■ **Exercise goal**:
Restate word for word each line from the one containing "none -> black round brick I11 level 1" through the end of the material, and nothing more. Drop every picture.

━━━━

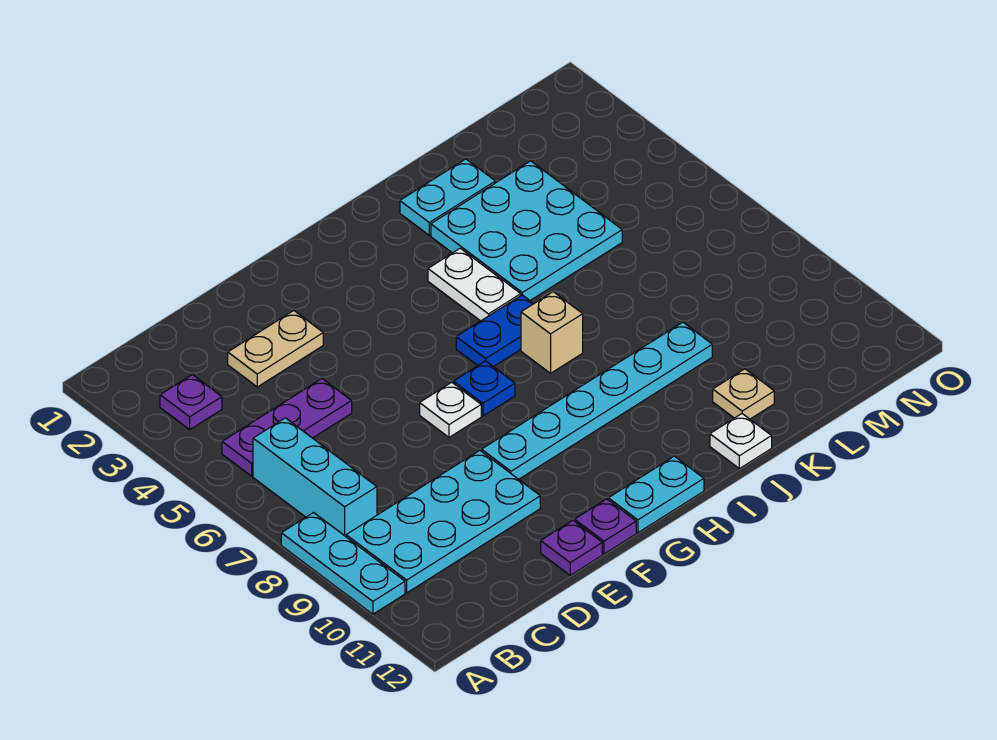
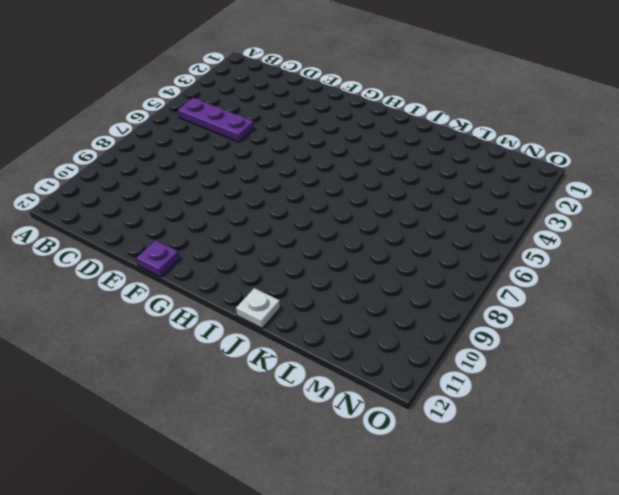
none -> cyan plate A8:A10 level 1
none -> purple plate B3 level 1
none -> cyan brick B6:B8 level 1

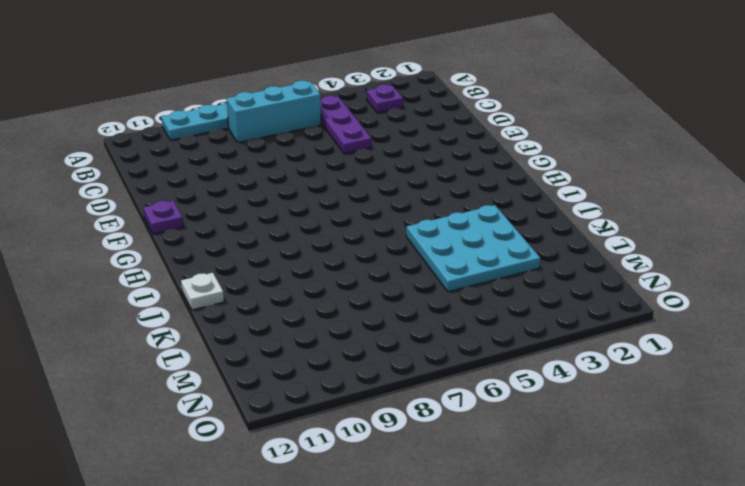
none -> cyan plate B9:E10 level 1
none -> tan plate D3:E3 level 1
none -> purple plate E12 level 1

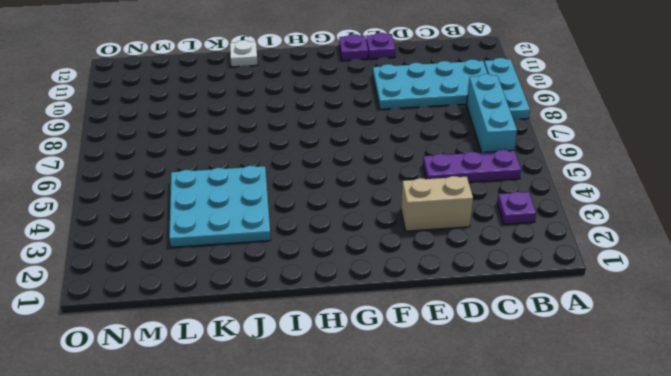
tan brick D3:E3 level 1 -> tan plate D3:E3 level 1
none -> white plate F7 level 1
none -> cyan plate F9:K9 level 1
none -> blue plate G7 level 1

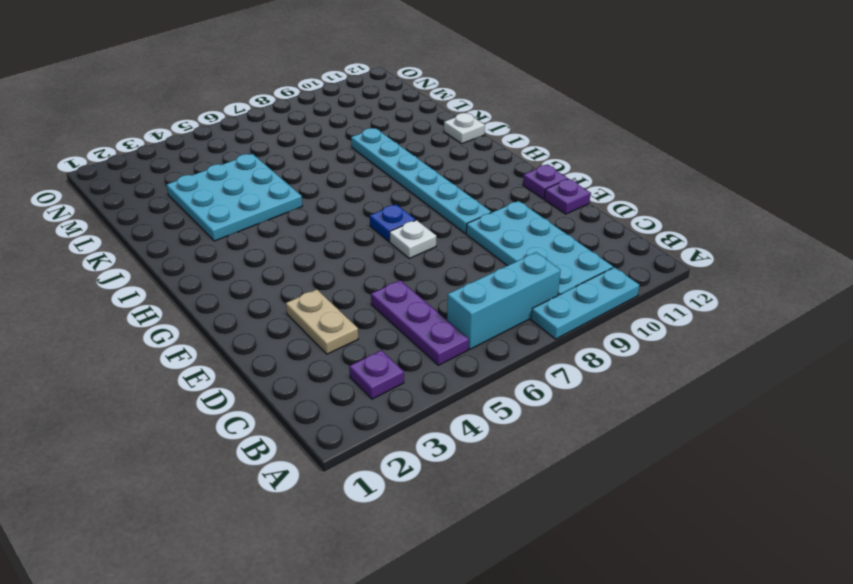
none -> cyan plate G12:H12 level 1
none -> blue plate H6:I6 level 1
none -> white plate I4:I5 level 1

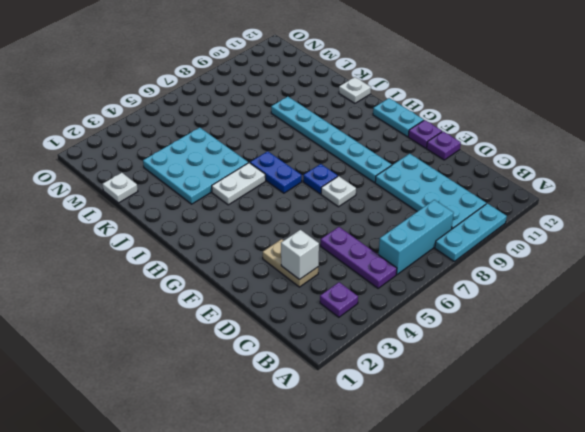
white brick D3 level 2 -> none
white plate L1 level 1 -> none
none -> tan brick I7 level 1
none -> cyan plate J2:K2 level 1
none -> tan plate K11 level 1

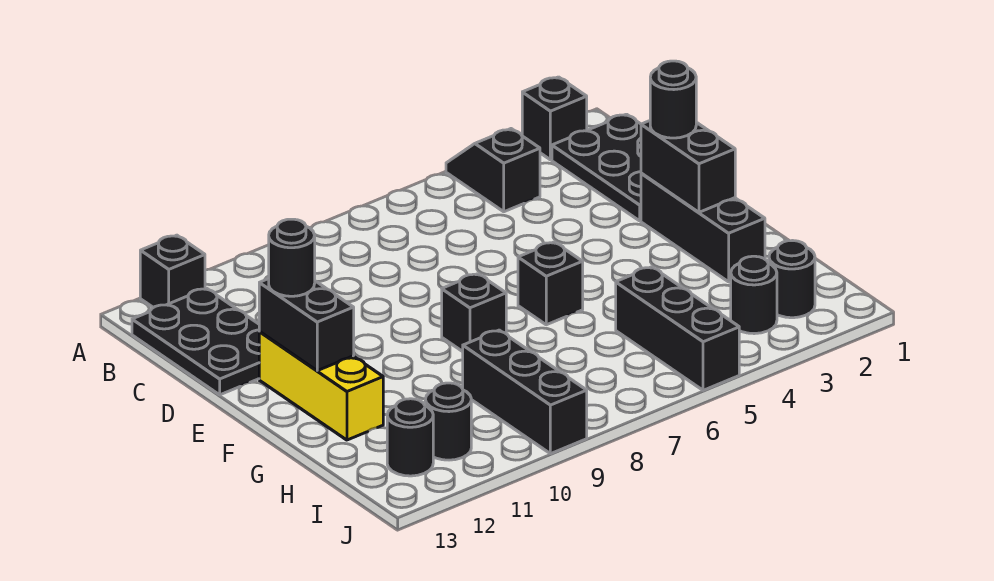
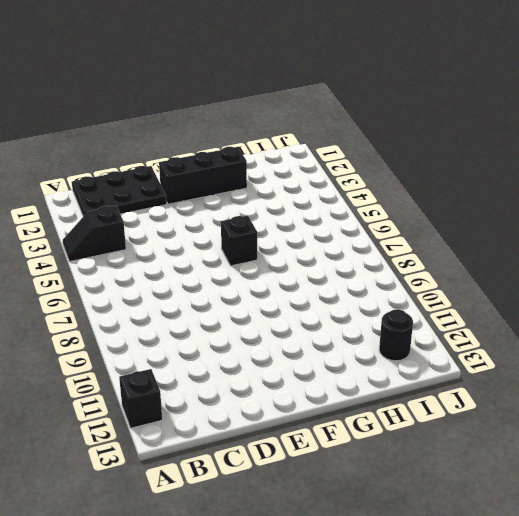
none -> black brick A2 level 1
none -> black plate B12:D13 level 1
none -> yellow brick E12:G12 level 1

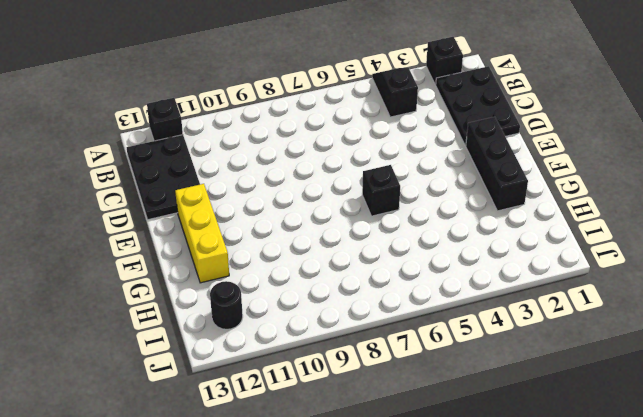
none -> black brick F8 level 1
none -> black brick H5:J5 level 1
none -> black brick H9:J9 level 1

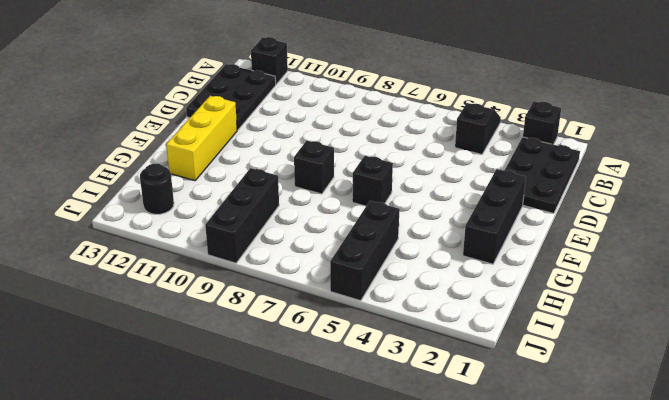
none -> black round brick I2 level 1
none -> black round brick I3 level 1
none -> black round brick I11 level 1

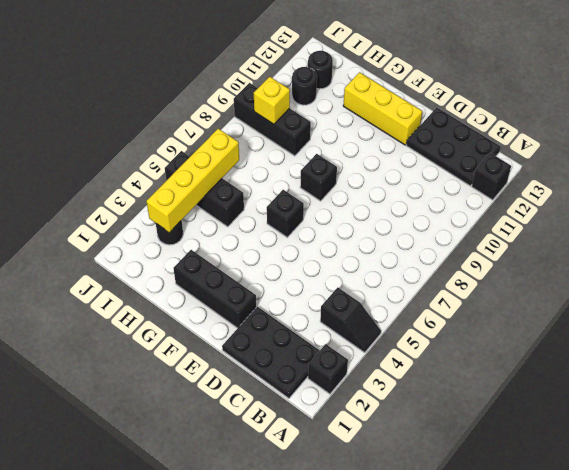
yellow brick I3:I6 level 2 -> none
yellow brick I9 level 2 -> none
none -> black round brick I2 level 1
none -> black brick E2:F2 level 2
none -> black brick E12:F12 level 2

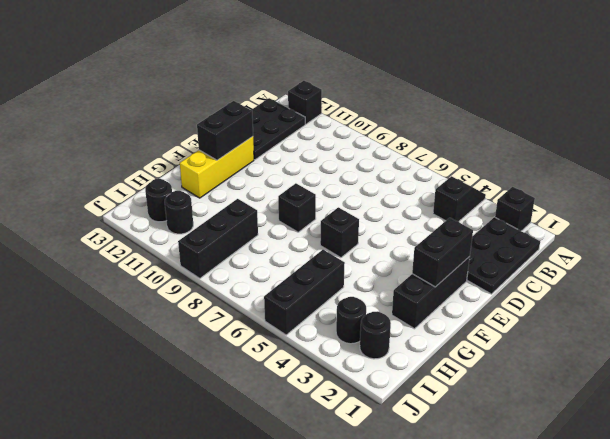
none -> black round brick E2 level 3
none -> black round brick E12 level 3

━━━━

■ **Exercise answer**:
none -> black round brick I11 level 1

yellow brick I3:I6 level 2 -> none
yellow brick I9 level 2 -> none
none -> black round brick I2 level 1
none -> black brick E2:F2 level 2
none -> black brick E12:F12 level 2

none -> black round brick E2 level 3
none -> black round brick E12 level 3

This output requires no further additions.